• _Exercise requirements_
Say how many lines in the entries below have the word "robot" in them, giving only the number.

• _Data supplied_
——

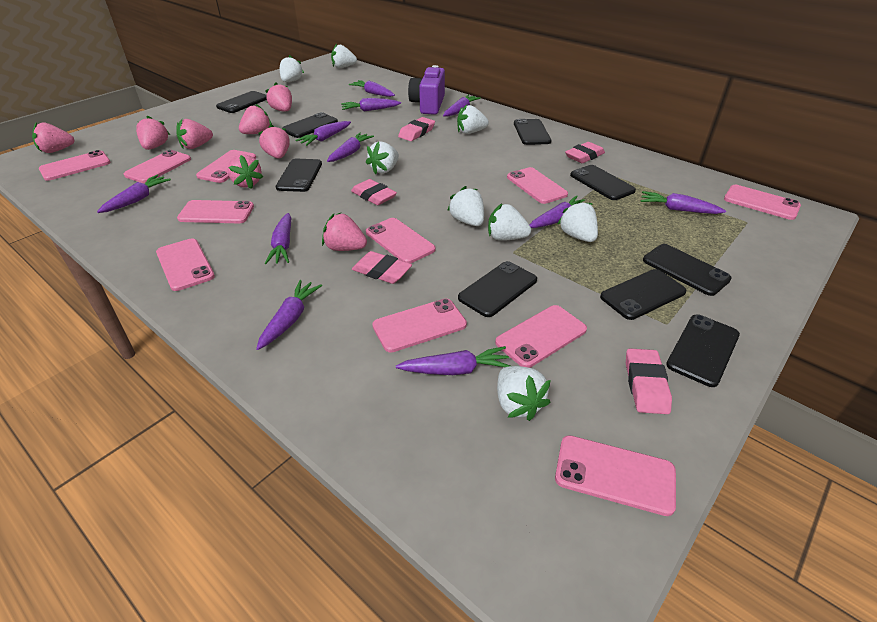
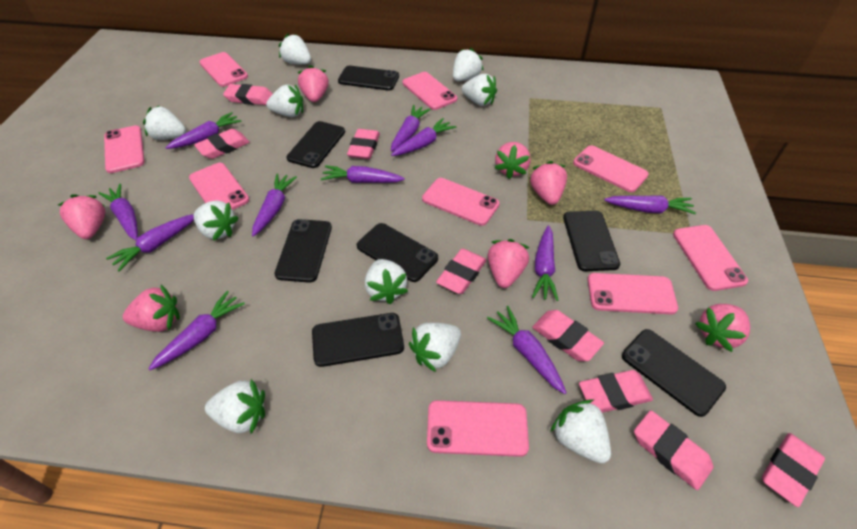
black phone: 9 -> 7
pink eraser: 5 -> 8
pink phone: 11 -> 9
pink strawberry: 8 -> 7
purple camera: 1 -> 0
white strawberry: 8 -> 10

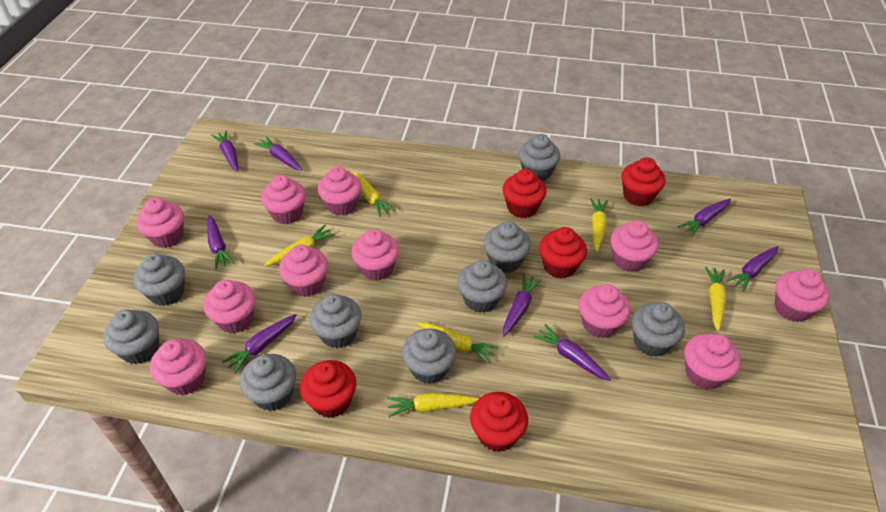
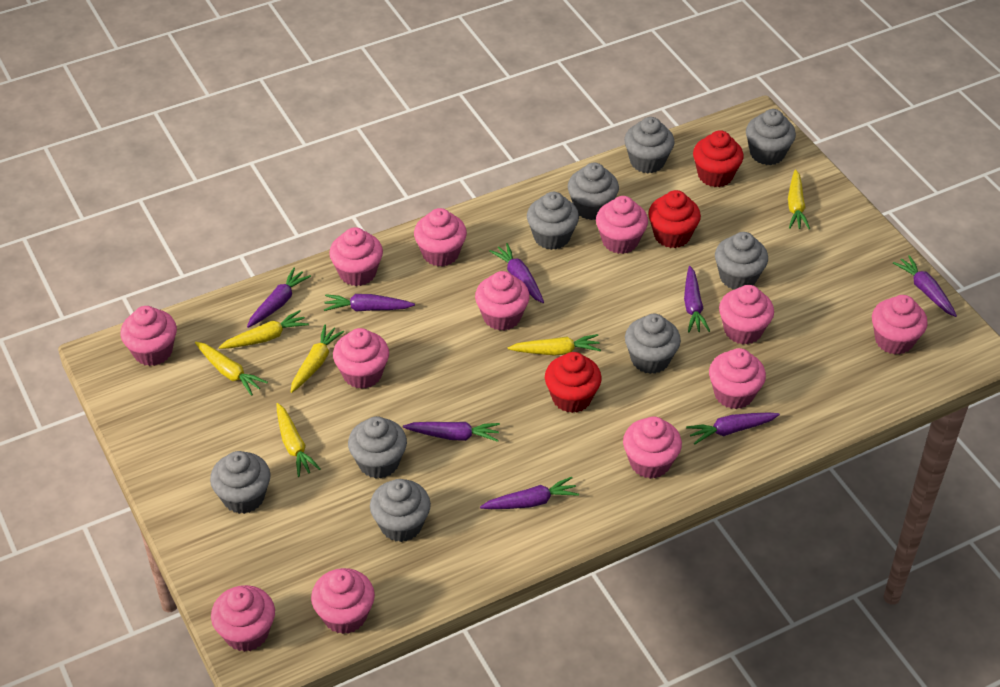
pink cupcake: 11 -> 12
red cupcake: 5 -> 3

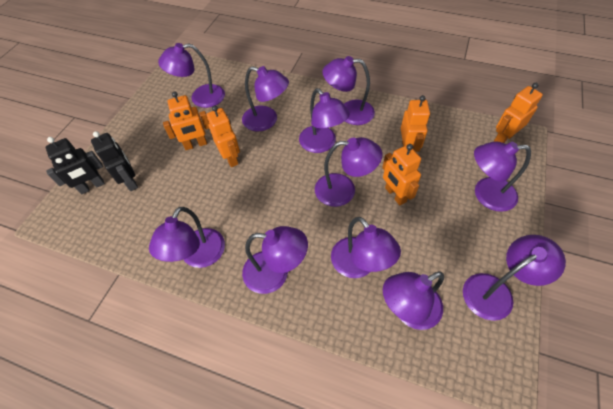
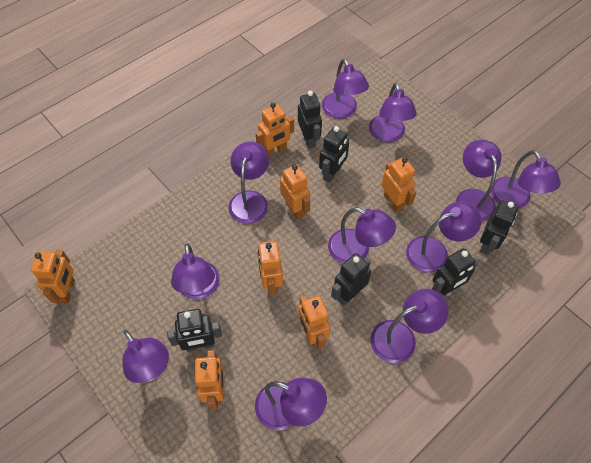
black robot: 2 -> 6
orange robot: 5 -> 7

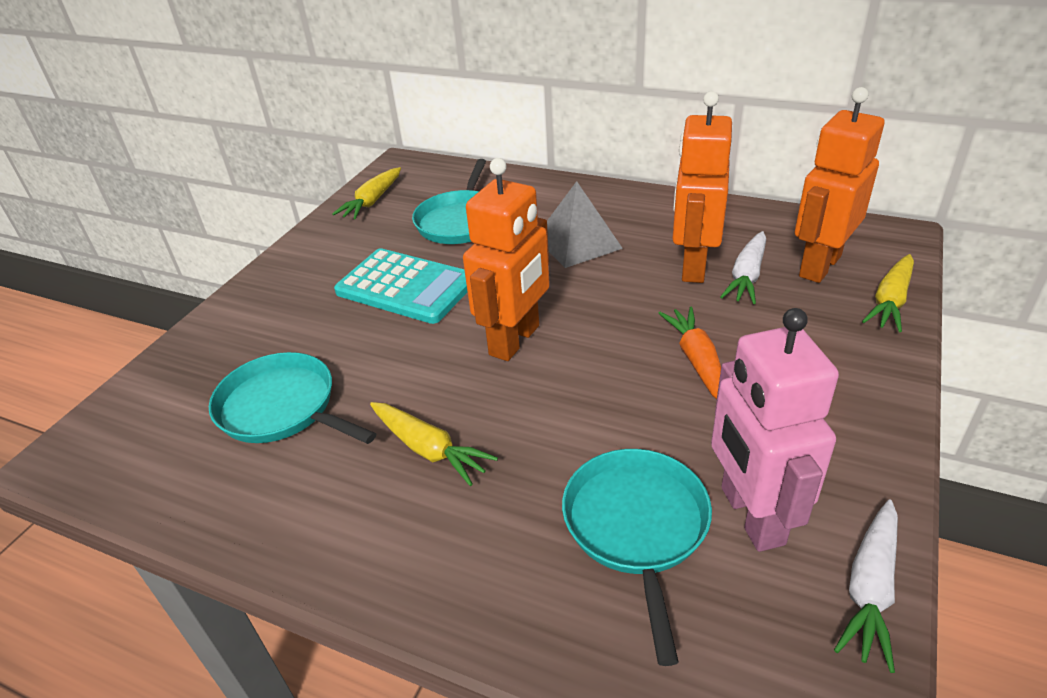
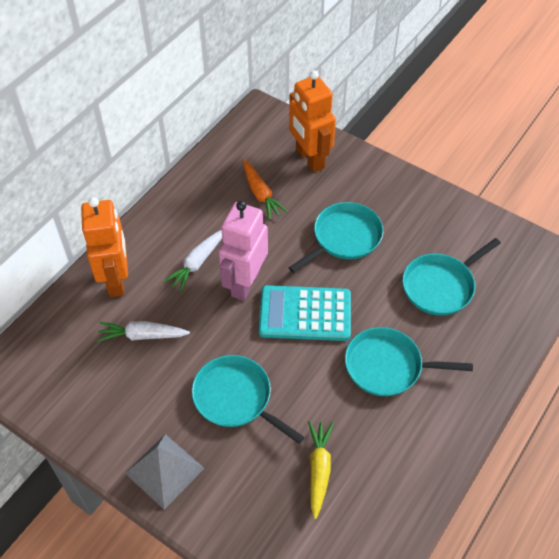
orange robot: 3 -> 2
turquoise pan: 3 -> 4
yellow carrot: 3 -> 1

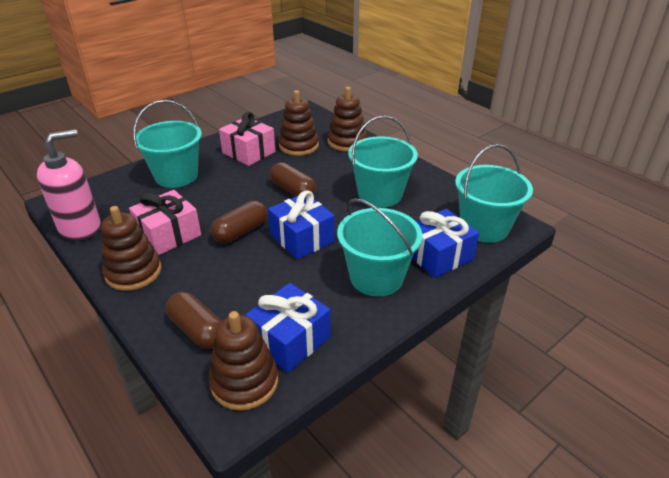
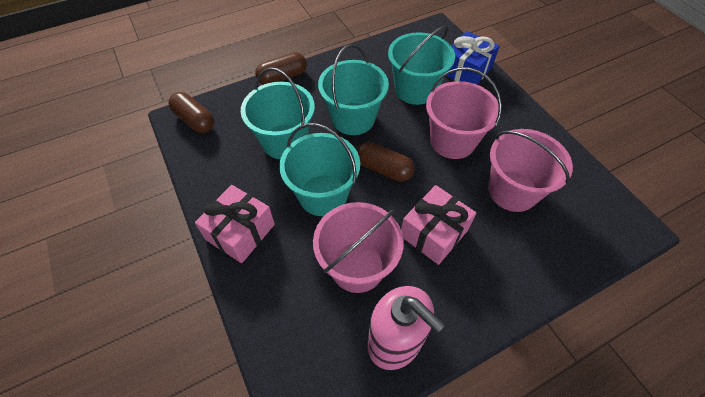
blue gift: 3 -> 1
brown stacking toy: 4 -> 0
pink bucket: 0 -> 3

——

• _Reply to the task_
3